### AIM OF THE EXERCISE
Beginning at the top of the data below, write out every line exactly until you reach the line with "none -> purple brick H1:I1 level 2", and include that line.

Entries taken from a collection
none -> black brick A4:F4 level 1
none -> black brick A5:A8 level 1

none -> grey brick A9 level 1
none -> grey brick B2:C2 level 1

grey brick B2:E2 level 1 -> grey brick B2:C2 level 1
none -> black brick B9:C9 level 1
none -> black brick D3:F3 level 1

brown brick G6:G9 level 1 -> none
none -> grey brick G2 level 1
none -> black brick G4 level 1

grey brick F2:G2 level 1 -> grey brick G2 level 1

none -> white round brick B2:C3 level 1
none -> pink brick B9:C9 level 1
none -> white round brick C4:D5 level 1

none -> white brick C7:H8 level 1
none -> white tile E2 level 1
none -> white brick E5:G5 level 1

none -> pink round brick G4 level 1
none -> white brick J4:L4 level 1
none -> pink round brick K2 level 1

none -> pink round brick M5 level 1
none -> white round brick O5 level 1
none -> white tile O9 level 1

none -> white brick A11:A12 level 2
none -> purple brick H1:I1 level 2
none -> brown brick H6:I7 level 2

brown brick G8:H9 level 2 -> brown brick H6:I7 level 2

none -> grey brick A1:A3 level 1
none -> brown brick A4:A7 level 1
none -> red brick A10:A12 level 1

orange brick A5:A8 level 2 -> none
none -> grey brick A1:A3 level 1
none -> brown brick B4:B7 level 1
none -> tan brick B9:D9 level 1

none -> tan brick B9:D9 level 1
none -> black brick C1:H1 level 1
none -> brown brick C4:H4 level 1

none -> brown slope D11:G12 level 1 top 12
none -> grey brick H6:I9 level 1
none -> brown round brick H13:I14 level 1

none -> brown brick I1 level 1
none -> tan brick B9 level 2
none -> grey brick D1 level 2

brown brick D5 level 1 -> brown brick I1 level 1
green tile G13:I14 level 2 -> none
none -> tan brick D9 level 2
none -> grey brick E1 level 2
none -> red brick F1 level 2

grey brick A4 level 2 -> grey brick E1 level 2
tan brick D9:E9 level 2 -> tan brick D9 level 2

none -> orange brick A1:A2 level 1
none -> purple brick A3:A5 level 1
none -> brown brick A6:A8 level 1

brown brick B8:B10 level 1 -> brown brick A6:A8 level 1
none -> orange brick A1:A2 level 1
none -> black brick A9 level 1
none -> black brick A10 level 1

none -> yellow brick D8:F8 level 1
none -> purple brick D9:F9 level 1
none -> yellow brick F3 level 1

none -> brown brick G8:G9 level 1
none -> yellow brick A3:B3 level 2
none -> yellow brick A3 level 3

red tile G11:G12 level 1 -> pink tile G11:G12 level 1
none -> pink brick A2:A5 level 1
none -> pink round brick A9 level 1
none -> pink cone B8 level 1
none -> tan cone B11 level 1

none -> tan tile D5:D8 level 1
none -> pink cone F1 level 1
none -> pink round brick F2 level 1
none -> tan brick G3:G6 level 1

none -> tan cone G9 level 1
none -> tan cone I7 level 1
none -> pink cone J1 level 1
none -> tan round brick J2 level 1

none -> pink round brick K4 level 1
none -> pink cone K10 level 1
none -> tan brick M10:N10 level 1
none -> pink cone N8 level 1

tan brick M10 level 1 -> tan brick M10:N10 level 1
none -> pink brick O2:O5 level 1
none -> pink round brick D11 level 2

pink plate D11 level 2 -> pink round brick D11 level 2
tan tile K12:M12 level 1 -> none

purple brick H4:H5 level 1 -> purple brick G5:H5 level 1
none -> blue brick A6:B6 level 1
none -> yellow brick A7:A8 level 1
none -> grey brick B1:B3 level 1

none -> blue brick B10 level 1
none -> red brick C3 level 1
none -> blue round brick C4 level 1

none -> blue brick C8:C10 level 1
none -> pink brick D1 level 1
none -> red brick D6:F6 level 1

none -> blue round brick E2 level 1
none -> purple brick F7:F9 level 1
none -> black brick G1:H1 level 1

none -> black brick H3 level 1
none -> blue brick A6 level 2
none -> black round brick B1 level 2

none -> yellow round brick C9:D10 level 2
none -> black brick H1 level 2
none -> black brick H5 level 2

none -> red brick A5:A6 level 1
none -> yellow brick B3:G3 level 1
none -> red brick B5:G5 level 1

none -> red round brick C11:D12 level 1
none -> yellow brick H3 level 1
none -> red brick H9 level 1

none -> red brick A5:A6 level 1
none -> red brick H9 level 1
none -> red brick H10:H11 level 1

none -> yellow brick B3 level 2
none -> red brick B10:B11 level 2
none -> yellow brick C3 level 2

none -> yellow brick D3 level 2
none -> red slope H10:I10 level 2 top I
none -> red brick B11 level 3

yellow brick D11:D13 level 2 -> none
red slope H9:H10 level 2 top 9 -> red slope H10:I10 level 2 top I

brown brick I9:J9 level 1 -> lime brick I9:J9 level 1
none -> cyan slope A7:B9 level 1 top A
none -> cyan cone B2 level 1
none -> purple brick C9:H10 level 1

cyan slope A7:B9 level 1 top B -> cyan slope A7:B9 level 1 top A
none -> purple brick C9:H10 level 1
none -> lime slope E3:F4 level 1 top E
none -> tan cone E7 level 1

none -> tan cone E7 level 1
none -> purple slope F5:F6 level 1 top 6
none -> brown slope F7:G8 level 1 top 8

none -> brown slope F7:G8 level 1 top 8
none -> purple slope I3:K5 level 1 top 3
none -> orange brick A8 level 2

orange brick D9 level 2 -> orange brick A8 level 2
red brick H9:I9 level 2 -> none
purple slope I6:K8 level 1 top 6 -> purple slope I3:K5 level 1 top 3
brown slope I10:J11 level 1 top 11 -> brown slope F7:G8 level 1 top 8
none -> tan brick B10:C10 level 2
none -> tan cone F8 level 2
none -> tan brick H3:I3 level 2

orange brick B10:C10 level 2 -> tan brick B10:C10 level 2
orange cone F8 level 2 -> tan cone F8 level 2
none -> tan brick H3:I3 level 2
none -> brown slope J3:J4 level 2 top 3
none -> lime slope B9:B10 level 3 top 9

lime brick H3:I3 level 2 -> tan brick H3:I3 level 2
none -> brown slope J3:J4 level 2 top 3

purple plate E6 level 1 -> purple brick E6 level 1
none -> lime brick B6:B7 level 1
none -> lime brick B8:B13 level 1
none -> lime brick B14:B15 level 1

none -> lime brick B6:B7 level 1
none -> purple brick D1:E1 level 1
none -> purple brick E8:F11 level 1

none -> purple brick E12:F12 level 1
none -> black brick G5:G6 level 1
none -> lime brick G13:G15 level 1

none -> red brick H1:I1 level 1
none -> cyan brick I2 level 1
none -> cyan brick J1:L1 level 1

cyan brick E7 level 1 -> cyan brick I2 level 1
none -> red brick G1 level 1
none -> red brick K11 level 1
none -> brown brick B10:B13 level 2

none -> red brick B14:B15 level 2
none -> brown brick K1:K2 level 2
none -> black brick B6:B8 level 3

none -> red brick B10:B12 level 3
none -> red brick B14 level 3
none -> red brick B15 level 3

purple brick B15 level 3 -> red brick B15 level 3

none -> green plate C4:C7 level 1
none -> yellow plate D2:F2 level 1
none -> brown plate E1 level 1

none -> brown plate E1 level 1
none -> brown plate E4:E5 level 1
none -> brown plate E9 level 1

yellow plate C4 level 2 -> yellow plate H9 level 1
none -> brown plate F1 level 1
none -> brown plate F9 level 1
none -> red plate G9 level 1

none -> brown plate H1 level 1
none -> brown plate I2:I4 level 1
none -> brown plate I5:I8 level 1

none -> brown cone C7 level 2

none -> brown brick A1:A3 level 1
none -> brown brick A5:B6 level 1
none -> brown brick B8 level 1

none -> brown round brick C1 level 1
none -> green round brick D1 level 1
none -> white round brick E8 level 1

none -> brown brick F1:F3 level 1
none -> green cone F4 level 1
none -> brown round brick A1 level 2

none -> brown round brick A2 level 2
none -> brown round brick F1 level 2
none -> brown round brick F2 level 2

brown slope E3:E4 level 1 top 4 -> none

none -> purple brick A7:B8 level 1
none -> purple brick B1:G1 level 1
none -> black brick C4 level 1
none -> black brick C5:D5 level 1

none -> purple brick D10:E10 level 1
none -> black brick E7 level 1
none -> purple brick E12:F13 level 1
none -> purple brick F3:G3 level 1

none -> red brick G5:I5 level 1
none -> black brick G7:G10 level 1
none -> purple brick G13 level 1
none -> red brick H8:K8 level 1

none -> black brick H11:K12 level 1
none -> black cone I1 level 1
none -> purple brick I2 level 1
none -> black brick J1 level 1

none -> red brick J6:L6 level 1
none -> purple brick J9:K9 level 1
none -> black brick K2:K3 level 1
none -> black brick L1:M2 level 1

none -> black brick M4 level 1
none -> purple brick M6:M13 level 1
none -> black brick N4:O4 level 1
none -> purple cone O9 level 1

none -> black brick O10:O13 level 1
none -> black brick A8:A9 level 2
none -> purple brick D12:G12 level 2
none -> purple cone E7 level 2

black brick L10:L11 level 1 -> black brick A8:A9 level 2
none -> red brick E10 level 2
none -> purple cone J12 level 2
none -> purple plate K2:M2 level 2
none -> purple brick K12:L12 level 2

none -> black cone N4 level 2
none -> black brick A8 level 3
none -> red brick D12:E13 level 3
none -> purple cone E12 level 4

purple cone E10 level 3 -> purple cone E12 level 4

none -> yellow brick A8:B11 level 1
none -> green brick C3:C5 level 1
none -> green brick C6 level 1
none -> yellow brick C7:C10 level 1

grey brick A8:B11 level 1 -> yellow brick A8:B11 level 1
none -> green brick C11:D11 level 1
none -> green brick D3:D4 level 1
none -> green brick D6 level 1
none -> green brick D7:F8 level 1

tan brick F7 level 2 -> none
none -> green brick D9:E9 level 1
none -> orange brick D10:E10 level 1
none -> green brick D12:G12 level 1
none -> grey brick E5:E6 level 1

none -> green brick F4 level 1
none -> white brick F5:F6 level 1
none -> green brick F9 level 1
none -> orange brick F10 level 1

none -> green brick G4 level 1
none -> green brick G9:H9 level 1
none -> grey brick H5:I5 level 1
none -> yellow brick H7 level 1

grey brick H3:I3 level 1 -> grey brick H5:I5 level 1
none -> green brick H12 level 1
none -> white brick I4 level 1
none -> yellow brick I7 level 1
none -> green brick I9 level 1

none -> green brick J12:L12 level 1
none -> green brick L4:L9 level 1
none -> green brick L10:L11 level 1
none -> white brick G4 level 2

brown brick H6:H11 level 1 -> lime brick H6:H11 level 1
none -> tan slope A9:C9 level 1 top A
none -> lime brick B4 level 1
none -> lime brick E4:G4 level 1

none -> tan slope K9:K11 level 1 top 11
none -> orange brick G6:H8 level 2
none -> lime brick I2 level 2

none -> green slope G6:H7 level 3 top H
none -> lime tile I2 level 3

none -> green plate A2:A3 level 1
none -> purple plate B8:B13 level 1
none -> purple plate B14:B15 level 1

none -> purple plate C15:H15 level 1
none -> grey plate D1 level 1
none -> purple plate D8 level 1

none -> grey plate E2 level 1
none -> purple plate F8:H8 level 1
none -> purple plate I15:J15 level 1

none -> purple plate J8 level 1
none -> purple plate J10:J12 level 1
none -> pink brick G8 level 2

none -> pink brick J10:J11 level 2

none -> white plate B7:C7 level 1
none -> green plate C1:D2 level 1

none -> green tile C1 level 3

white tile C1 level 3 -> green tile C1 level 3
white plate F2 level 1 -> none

### RESPONSE FOR THIS EXERCISE
none -> black brick A4:F4 level 1
none -> black brick A5:A8 level 1

none -> grey brick A9 level 1
none -> grey brick B2:C2 level 1

grey brick B2:E2 level 1 -> grey brick B2:C2 level 1
none -> black brick B9:C9 level 1
none -> black brick D3:F3 level 1

brown brick G6:G9 level 1 -> none
none -> grey brick G2 level 1
none -> black brick G4 level 1

grey brick F2:G2 level 1 -> grey brick G2 level 1

none -> white round brick B2:C3 level 1
none -> pink brick B9:C9 level 1
none -> white round brick C4:D5 level 1

none -> white brick C7:H8 level 1
none -> white tile E2 level 1
none -> white brick E5:G5 level 1

none -> pink round brick G4 level 1
none -> white brick J4:L4 level 1
none -> pink round brick K2 level 1

none -> pink round brick M5 level 1
none -> white round brick O5 level 1
none -> white tile O9 level 1

none -> white brick A11:A12 level 2
none -> purple brick H1:I1 level 2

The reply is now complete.